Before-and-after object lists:

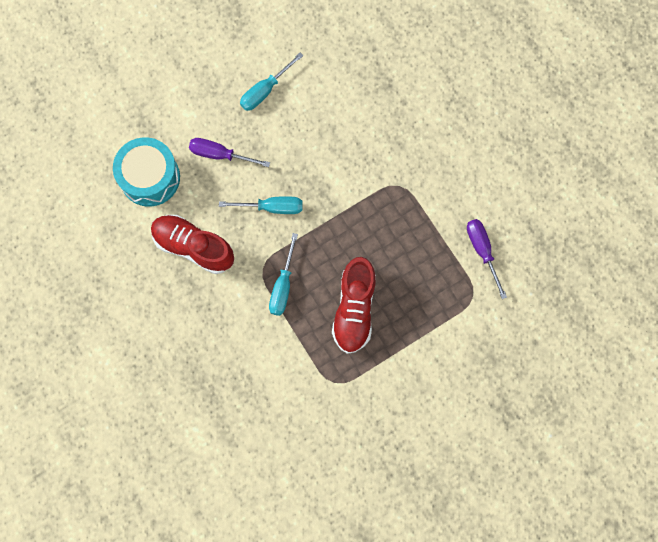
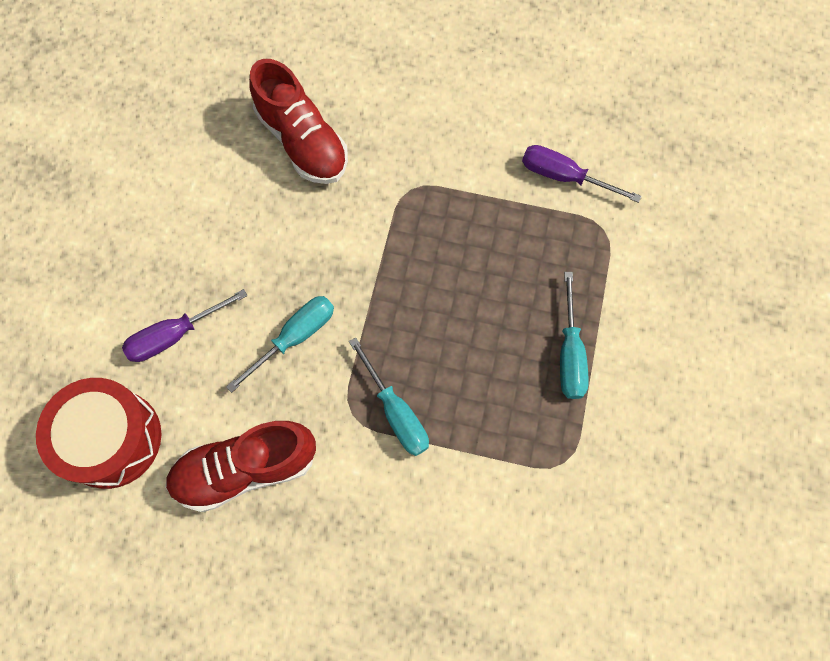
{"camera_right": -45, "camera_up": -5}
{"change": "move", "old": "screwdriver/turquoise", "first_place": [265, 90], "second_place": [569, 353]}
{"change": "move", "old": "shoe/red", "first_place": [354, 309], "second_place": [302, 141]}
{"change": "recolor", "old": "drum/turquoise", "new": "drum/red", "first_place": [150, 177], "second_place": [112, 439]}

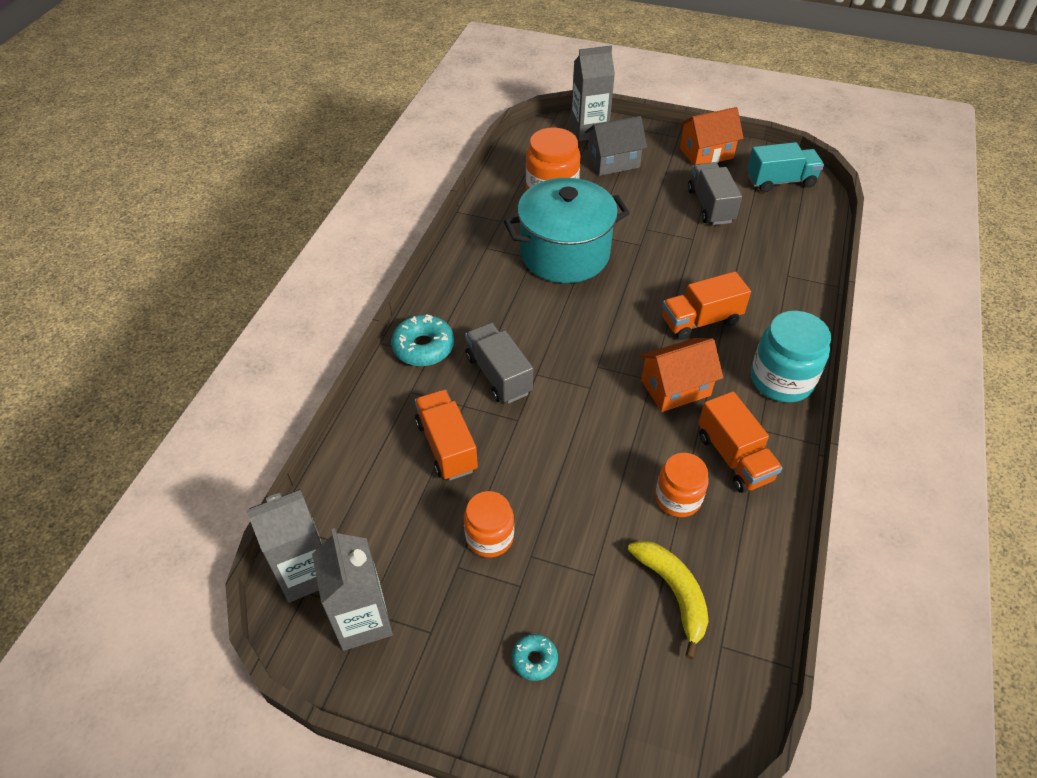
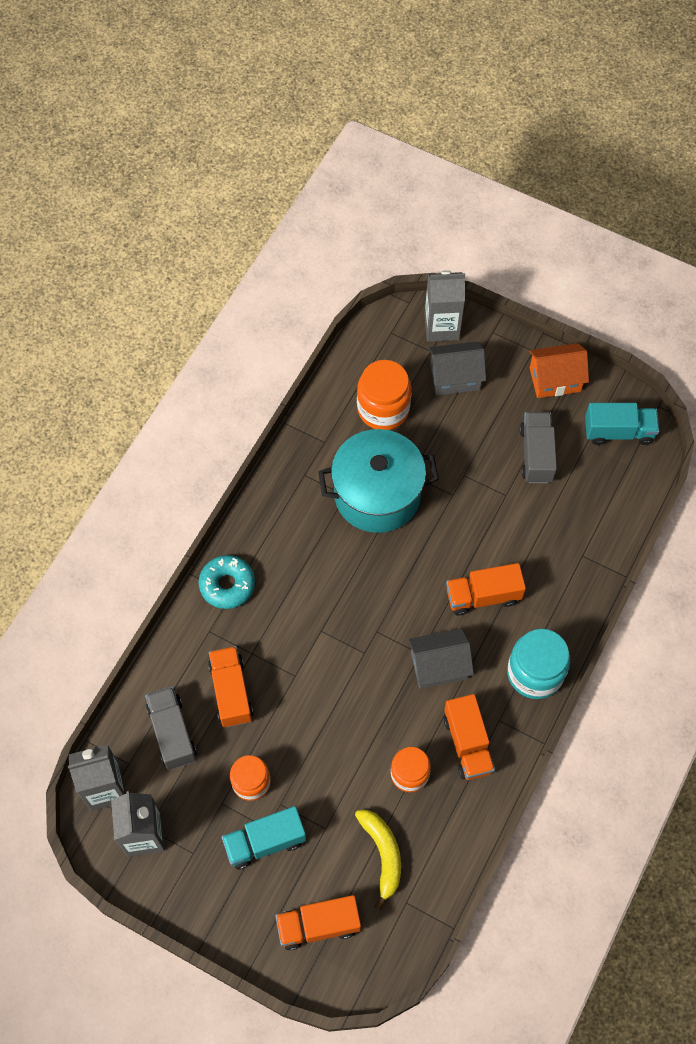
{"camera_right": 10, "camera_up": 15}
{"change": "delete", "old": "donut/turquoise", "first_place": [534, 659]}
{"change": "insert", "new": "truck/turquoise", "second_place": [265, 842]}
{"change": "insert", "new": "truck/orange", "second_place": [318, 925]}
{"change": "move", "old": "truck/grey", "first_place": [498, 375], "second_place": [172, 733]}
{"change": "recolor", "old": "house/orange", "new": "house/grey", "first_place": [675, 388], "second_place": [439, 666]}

- _WHAT THE TASK ASKS_: Print each record exactly as it stands, omitting the pictures.

- _RESPONSE TO THE EXERCISE_:
{"camera_right": -45, "camera_up": -5}
{"change": "move", "old": "screwdriver/turquoise", "first_place": [265, 90], "second_place": [569, 353]}
{"change": "move", "old": "shoe/red", "first_place": [354, 309], "second_place": [302, 141]}
{"change": "recolor", "old": "drum/turquoise", "new": "drum/red", "first_place": [150, 177], "second_place": [112, 439]}

{"camera_right": 10, "camera_up": 15}
{"change": "delete", "old": "donut/turquoise", "first_place": [534, 659]}
{"change": "insert", "new": "truck/turquoise", "second_place": [265, 842]}
{"change": "insert", "new": "truck/orange", "second_place": [318, 925]}
{"change": "move", "old": "truck/grey", "first_place": [498, 375], "second_place": [172, 733]}
{"change": "recolor", "old": "house/orange", "new": "house/grey", "first_place": [675, 388], "second_place": [439, 666]}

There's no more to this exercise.